━━━━━ DATA FOR THIS TASK
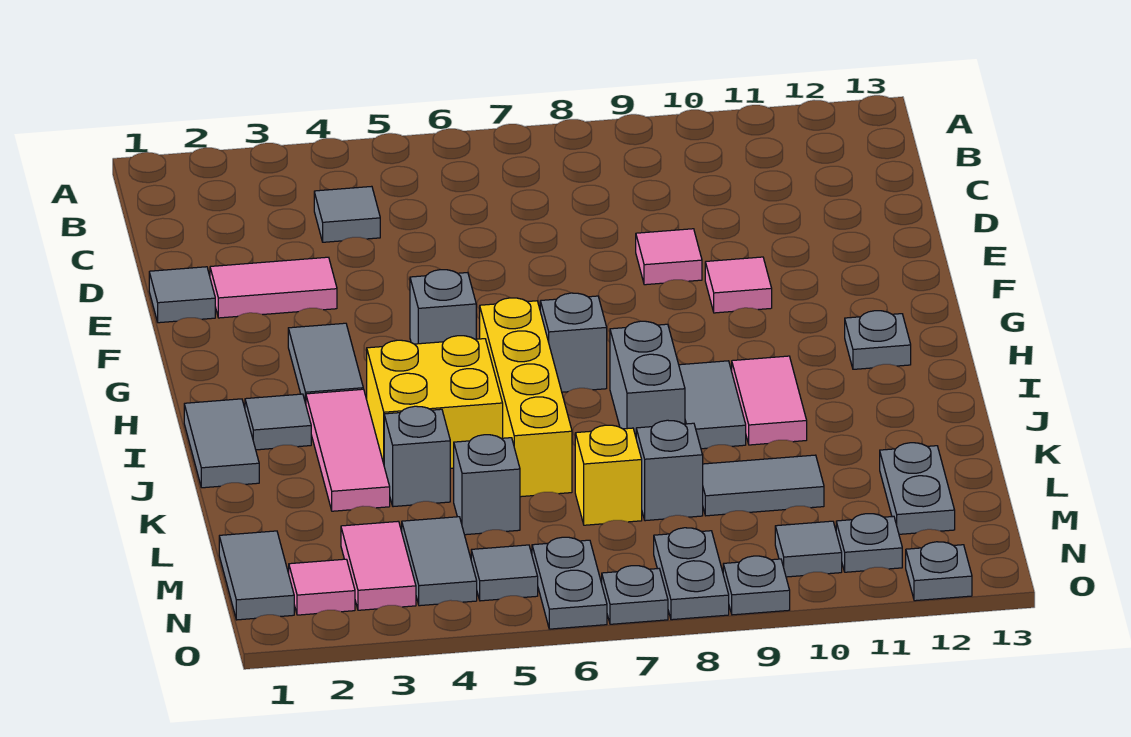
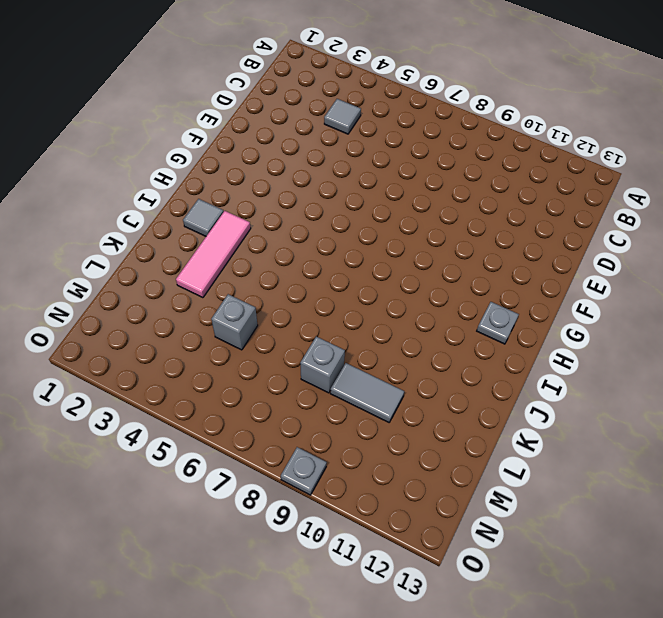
none -> grey tile E1 level 1
none -> pink tile E2:E3 level 1
none -> pink tile E9 level 1
none -> pink tile F10 level 1

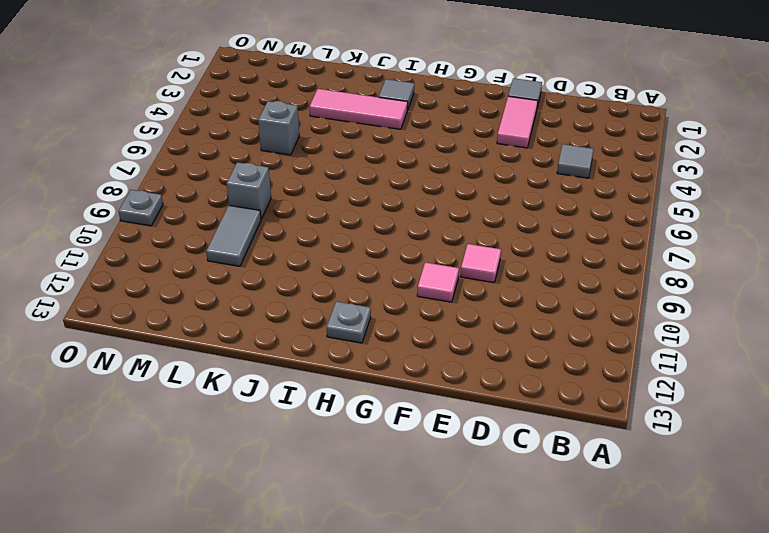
none -> grey tile G3:H3 level 1
none -> grey brick G5 level 1
none -> yellow brick H6:K6 level 1
none -> grey brick H7 level 1

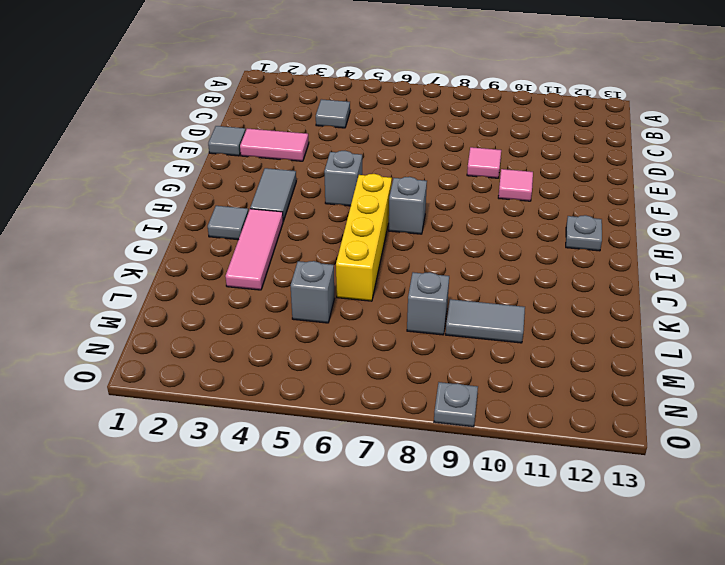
none -> grey tile I1:J1 level 1
none -> yellow brick I4:J5 level 1
none -> grey brick I8:J8 level 1
none -> grey tile I9:J9 level 1

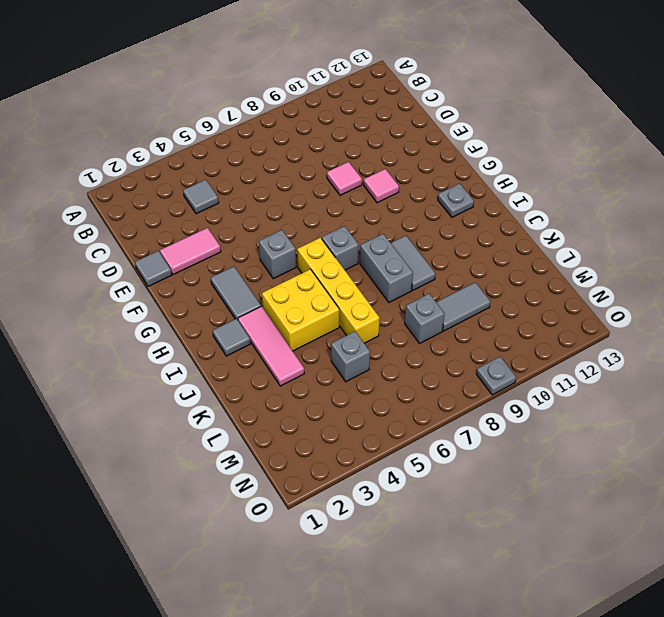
none -> grey tile I1:J1 level 1
none -> pink tile I10:J10 level 1
none -> grey brick K4 level 1
none -> yellow brick L7 level 1

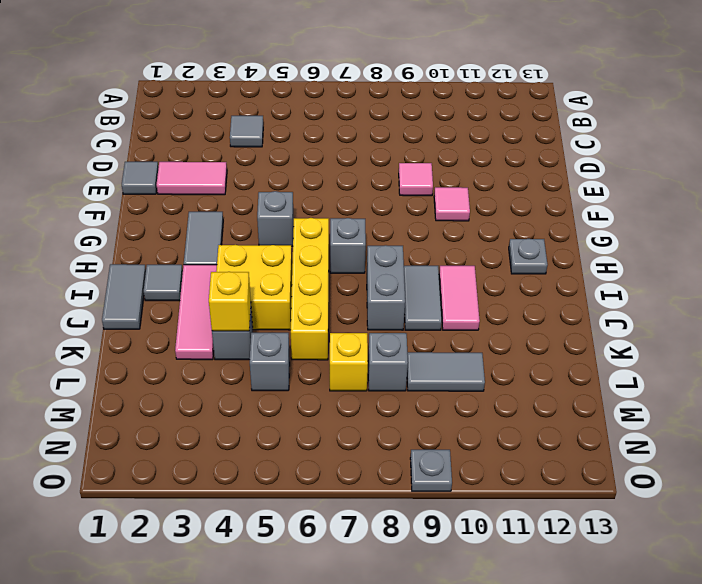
yellow brick K4 level 2 -> none
none -> grey plate L12:M12 level 1
none -> grey tile M1:N1 level 1
none -> pink tile M3:N3 level 1
none -> grey tile M4:N4 level 1

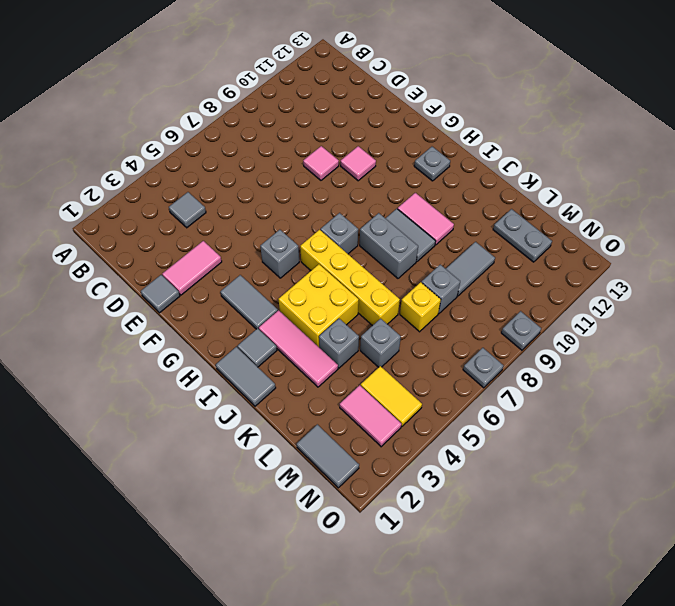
yellow tile M4:N4 level 1 -> grey tile M4:N4 level 1
none -> pink tile N2 level 1
none -> grey tile N5 level 1
none -> grey plate N6:O6 level 1
none -> grey plate N8:O8 level 1

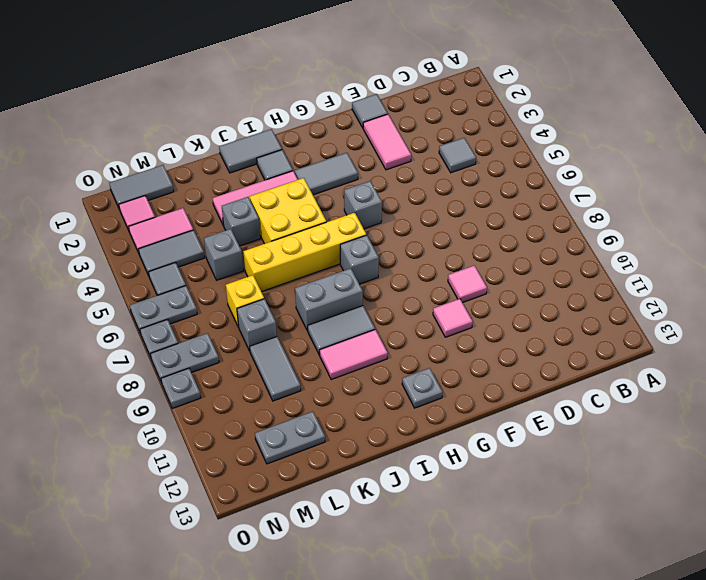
none -> grey tile N10 level 1
none -> grey plate N11 level 1
none -> grey plate O12 level 1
━━━━━━━━━━
TRY IT: If pictures appear, drop them, and retype exactly the lines from the "none -> pink tile F10 level 1" line through the last line of the data above.

ANSWER TO THE PROBLEM:
none -> pink tile F10 level 1

none -> grey tile G3:H3 level 1
none -> grey brick G5 level 1
none -> yellow brick H6:K6 level 1
none -> grey brick H7 level 1

none -> grey tile I1:J1 level 1
none -> yellow brick I4:J5 level 1
none -> grey brick I8:J8 level 1
none -> grey tile I9:J9 level 1

none -> grey tile I1:J1 level 1
none -> pink tile I10:J10 level 1
none -> grey brick K4 level 1
none -> yellow brick L7 level 1

yellow brick K4 level 2 -> none
none -> grey plate L12:M12 level 1
none -> grey tile M1:N1 level 1
none -> pink tile M3:N3 level 1
none -> grey tile M4:N4 level 1

yellow tile M4:N4 level 1 -> grey tile M4:N4 level 1
none -> pink tile N2 level 1
none -> grey tile N5 level 1
none -> grey plate N6:O6 level 1
none -> grey plate N8:O8 level 1

none -> grey tile N10 level 1
none -> grey plate N11 level 1
none -> grey plate O12 level 1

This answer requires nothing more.